*Task brief*.
Return the entries verbatim and drop every picture.

*Data extracts*.
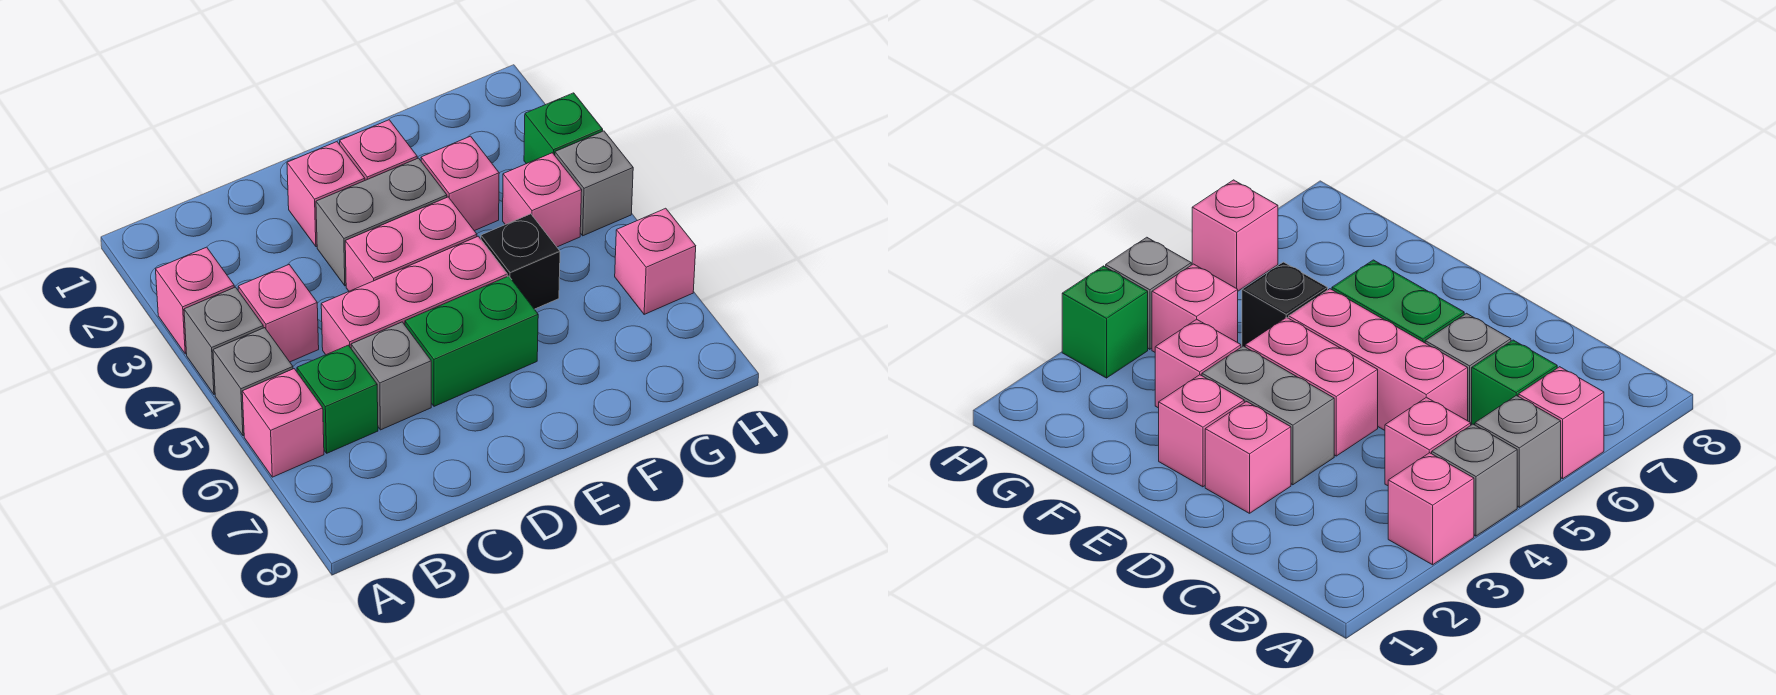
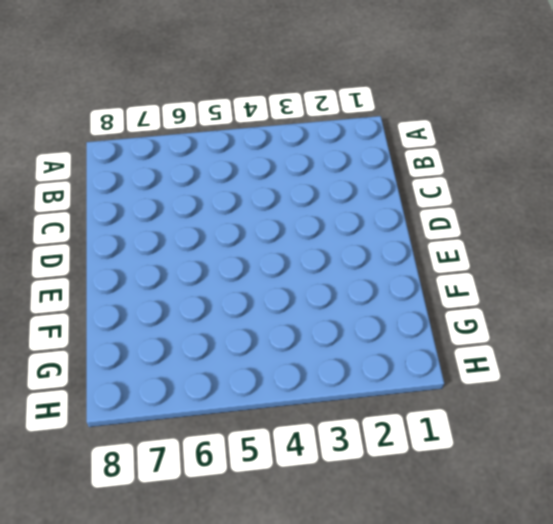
none -> pink brick A3 level 1
none -> grey brick A4 level 1
none -> grey brick A5 level 1

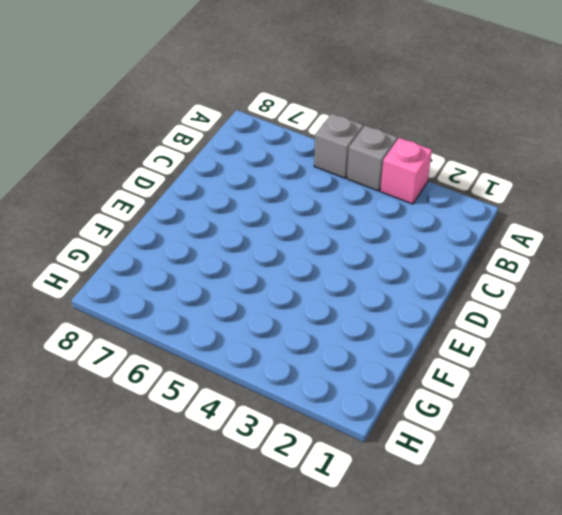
none -> pink brick A6 level 1
none -> pink brick B4 level 1
none -> green brick B6 level 1

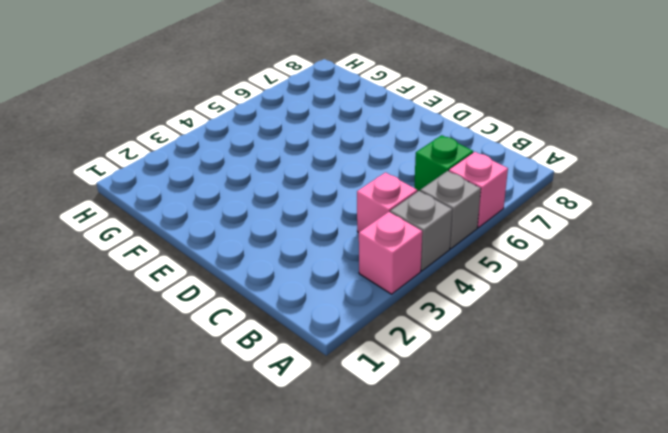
none -> pink brick C5:E5 level 1
none -> grey brick C6 level 1
none -> pink brick D2 level 1

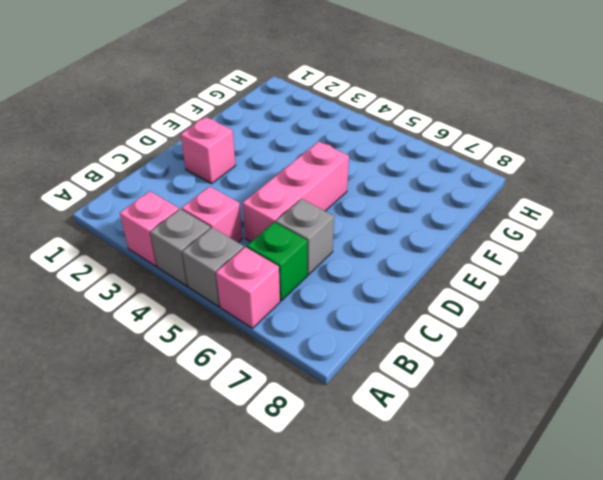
none -> grey brick D3:E3 level 1
none -> pink brick D4:E4 level 1
none -> green brick D6:E6 level 1

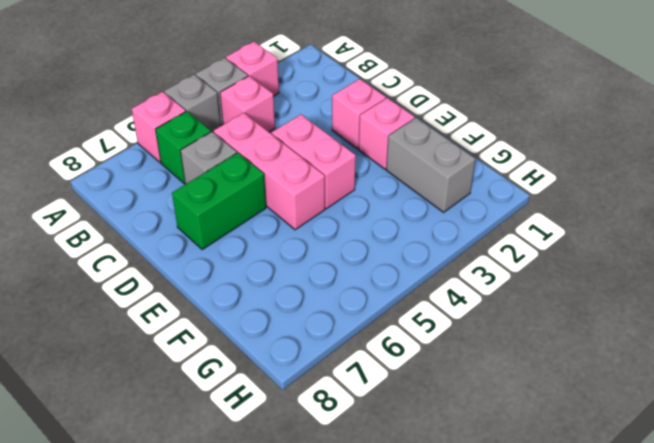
green brick D6:D7 level 1 -> green brick D6:E6 level 1
grey brick F2:G2 level 1 -> grey brick D3:E3 level 1
none -> pink brick F3 level 1
none -> black brick F5 level 1
none -> pink brick G4 level 1

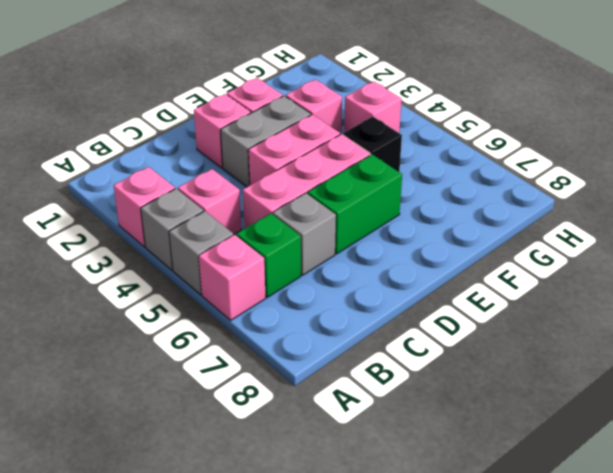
none -> green brick H3 level 1
none -> grey brick H4 level 1
none -> pink brick H6 level 1

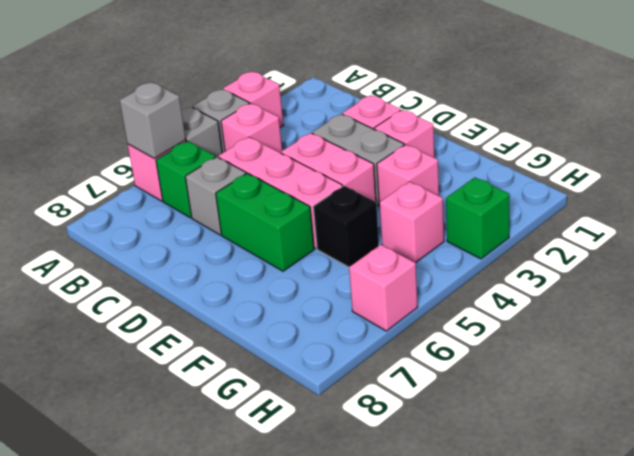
grey brick A6 level 2 -> grey brick H4 level 1

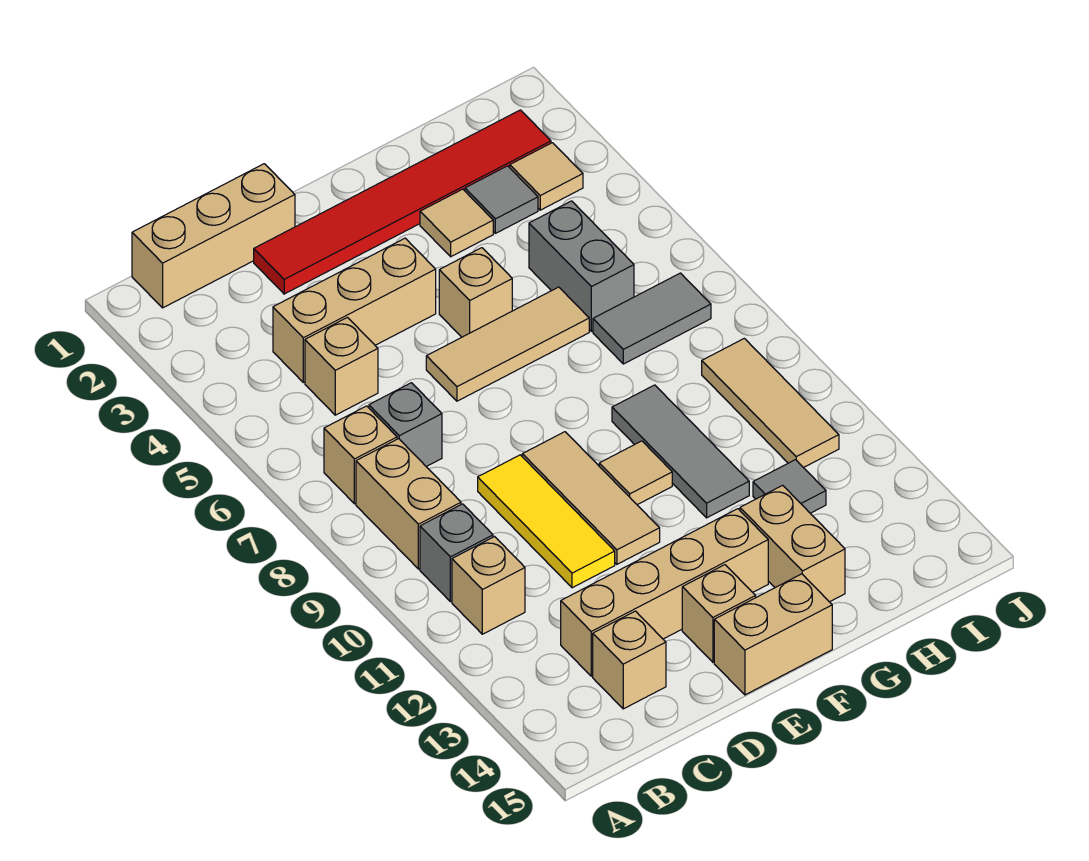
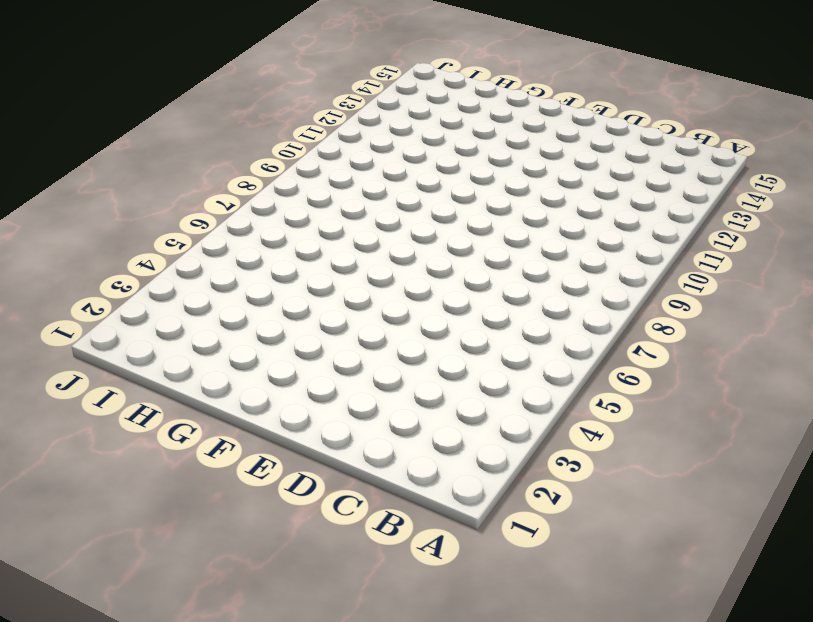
none -> tan brick B1:D1 level 1
none -> tan brick B7 level 1
none -> tan brick B8:B9 level 1

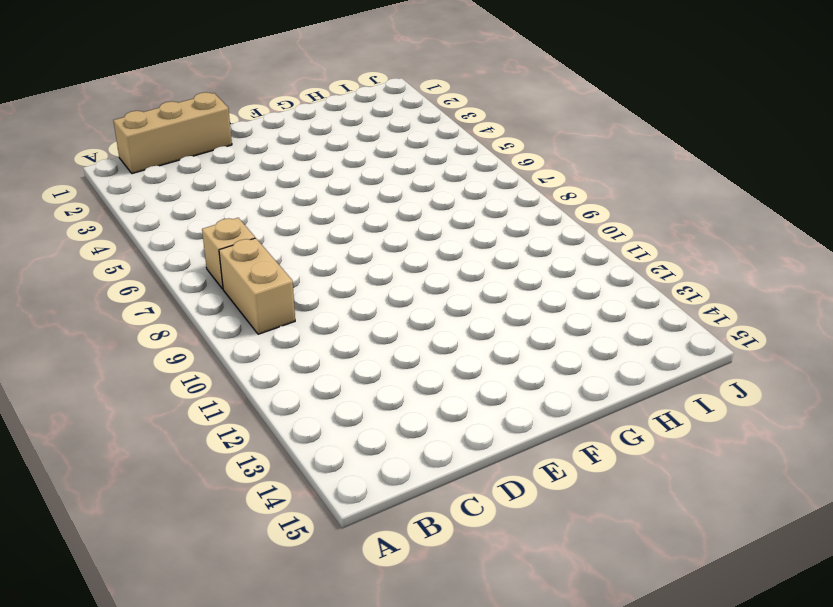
none -> grey brick B10 level 1
none -> tan brick B11 level 1
none -> tan brick C4:E4 level 1

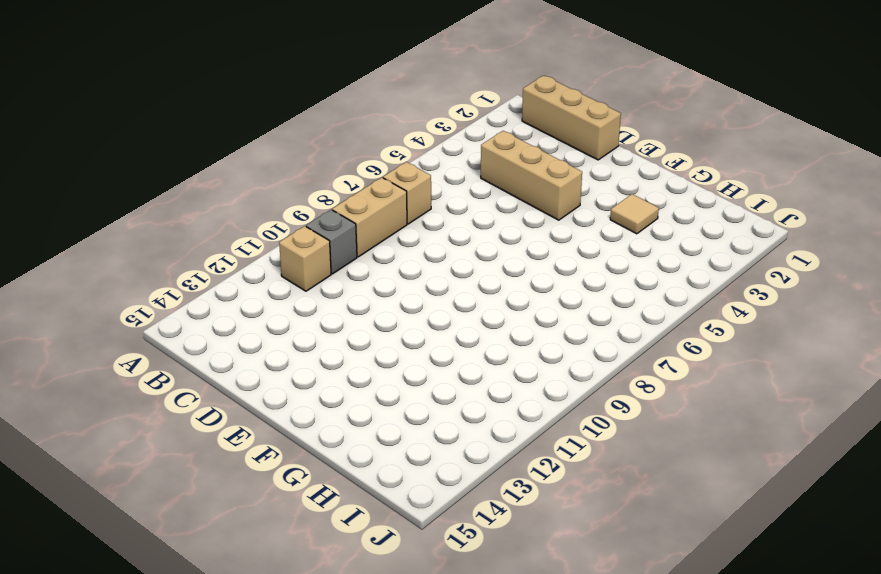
none -> tan brick C5 level 1
none -> grey brick C7 level 1
none -> tan brick C13:F13 level 1

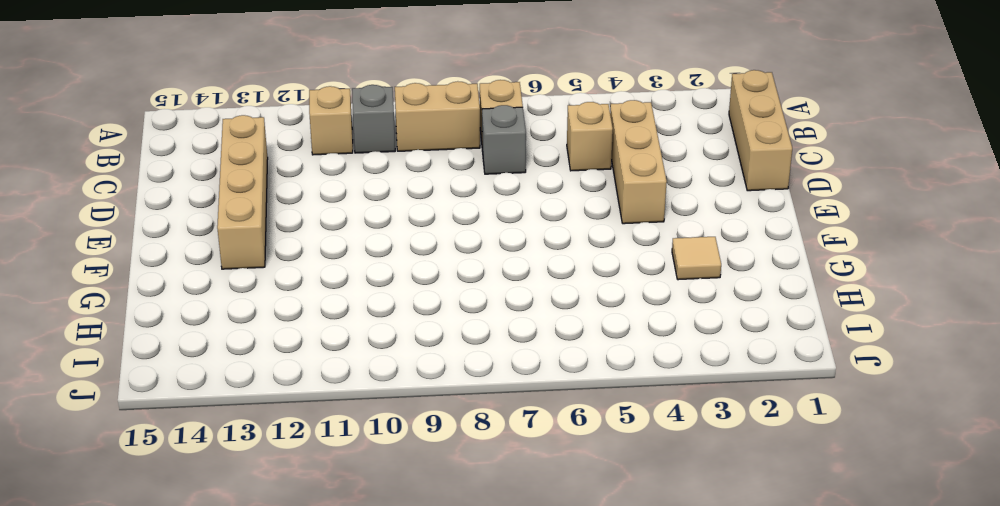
none -> tan brick C14 level 1
none -> red tile D2:I2 level 1
none -> yellow tile D9:D11 level 1

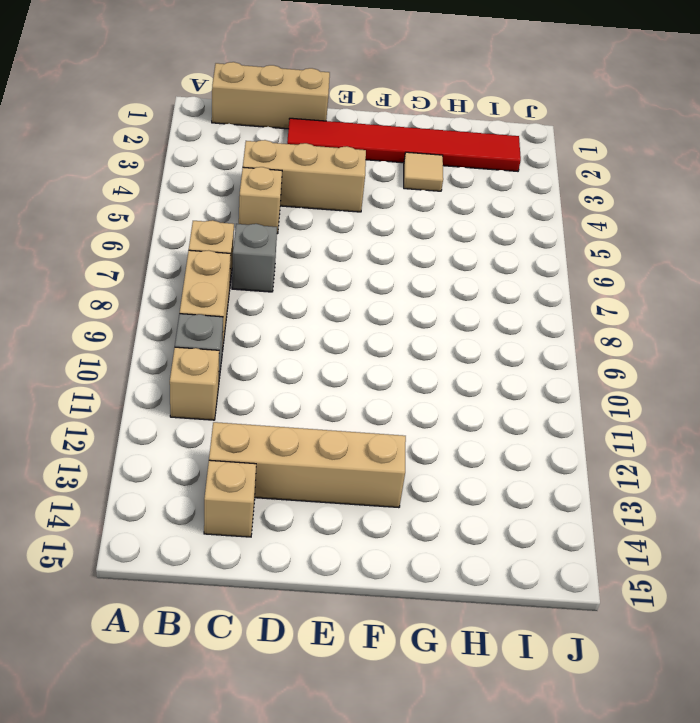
none -> yellow tile D9:D11 level 1
none -> tan tile E6:G6 level 1
none -> tan tile E9:E11 level 1

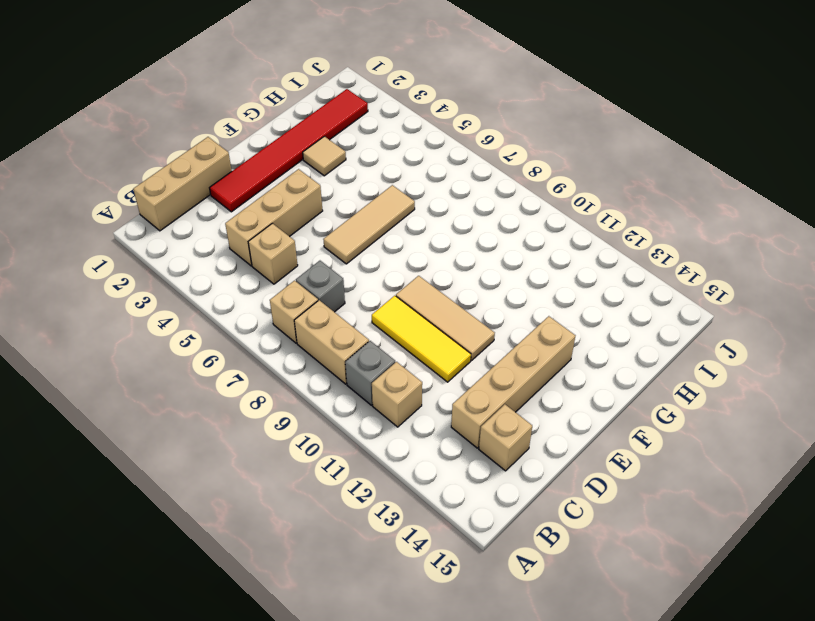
none -> tan brick E14 level 1
none -> tan brick E15:F15 level 1
none -> tan brick F5 level 1

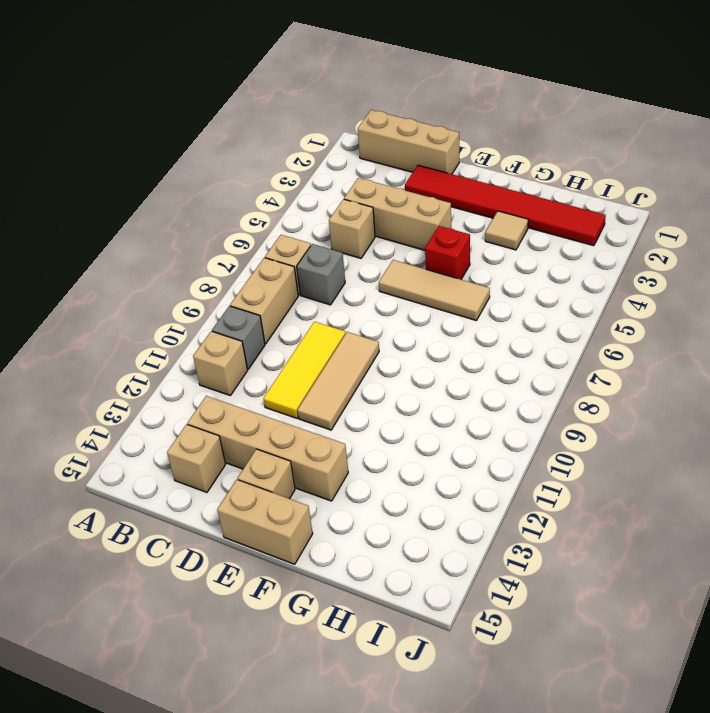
red brick F5 level 1 -> tan brick F5 level 1
none -> tan tile F10 level 1
none -> grey tile G9:G11 level 1
none -> tan brick G13:G14 level 1

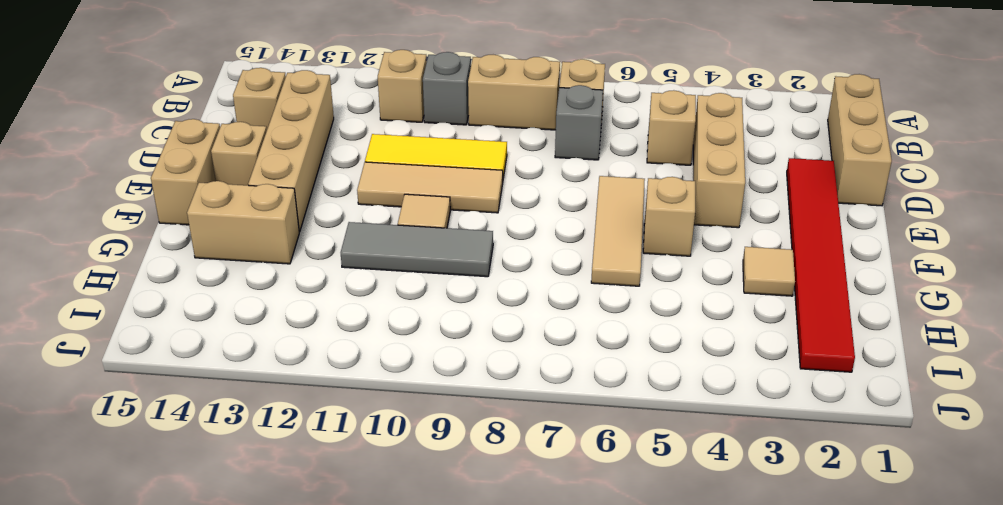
none -> grey tile H3 level 1
none -> grey brick H5:H6 level 1
none -> grey tile H7:I7 level 1

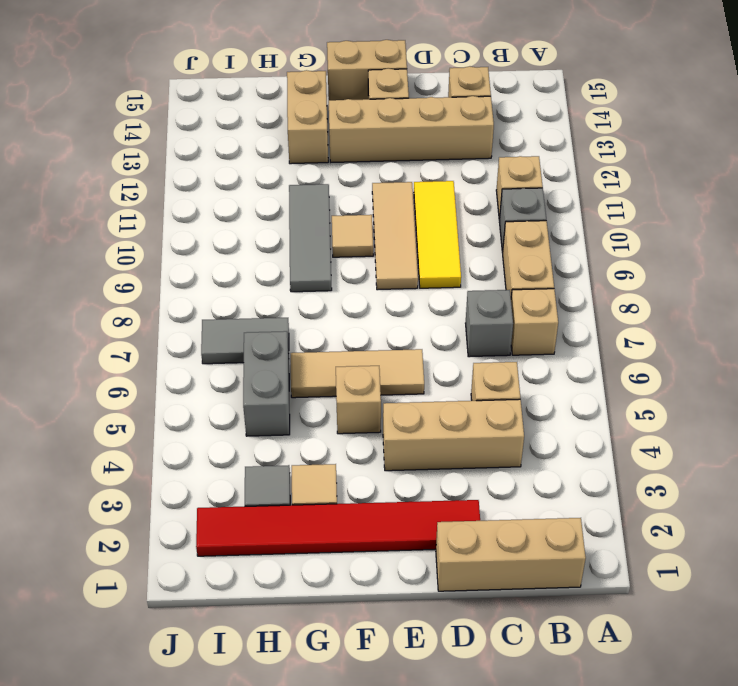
none -> grey tile H12 level 1
none -> tan tile I3 level 1
none -> tan tile I9:I11 level 1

*Answer*.
none -> pink brick A3 level 1
none -> grey brick A4 level 1
none -> grey brick A5 level 1

none -> pink brick A6 level 1
none -> pink brick B4 level 1
none -> green brick B6 level 1

none -> pink brick C5:E5 level 1
none -> grey brick C6 level 1
none -> pink brick D2 level 1

none -> grey brick D3:E3 level 1
none -> pink brick D4:E4 level 1
none -> green brick D6:E6 level 1

green brick D6:D7 level 1 -> green brick D6:E6 level 1
grey brick F2:G2 level 1 -> grey brick D3:E3 level 1
none -> pink brick F3 level 1
none -> black brick F5 level 1
none -> pink brick G4 level 1

none -> green brick H3 level 1
none -> grey brick H4 level 1
none -> pink brick H6 level 1

grey brick A6 level 2 -> grey brick H4 level 1

none -> tan brick B1:D1 level 1
none -> tan brick B7 level 1
none -> tan brick B8:B9 level 1

none -> grey brick B10 level 1
none -> tan brick B11 level 1
none -> tan brick C4:E4 level 1

none -> tan brick C5 level 1
none -> grey brick C7 level 1
none -> tan brick C13:F13 level 1

none -> tan brick C14 level 1
none -> red tile D2:I2 level 1
none -> yellow tile D9:D11 level 1

none -> yellow tile D9:D11 level 1
none -> tan tile E6:G6 level 1
none -> tan tile E9:E11 level 1

none -> tan brick E14 level 1
none -> tan brick E15:F15 level 1
none -> tan brick F5 level 1

red brick F5 level 1 -> tan brick F5 level 1
none -> tan tile F10 level 1
none -> grey tile G9:G11 level 1
none -> tan brick G13:G14 level 1

none -> grey tile H3 level 1
none -> grey brick H5:H6 level 1
none -> grey tile H7:I7 level 1

none -> grey tile H12 level 1
none -> tan tile I3 level 1
none -> tan tile I9:I11 level 1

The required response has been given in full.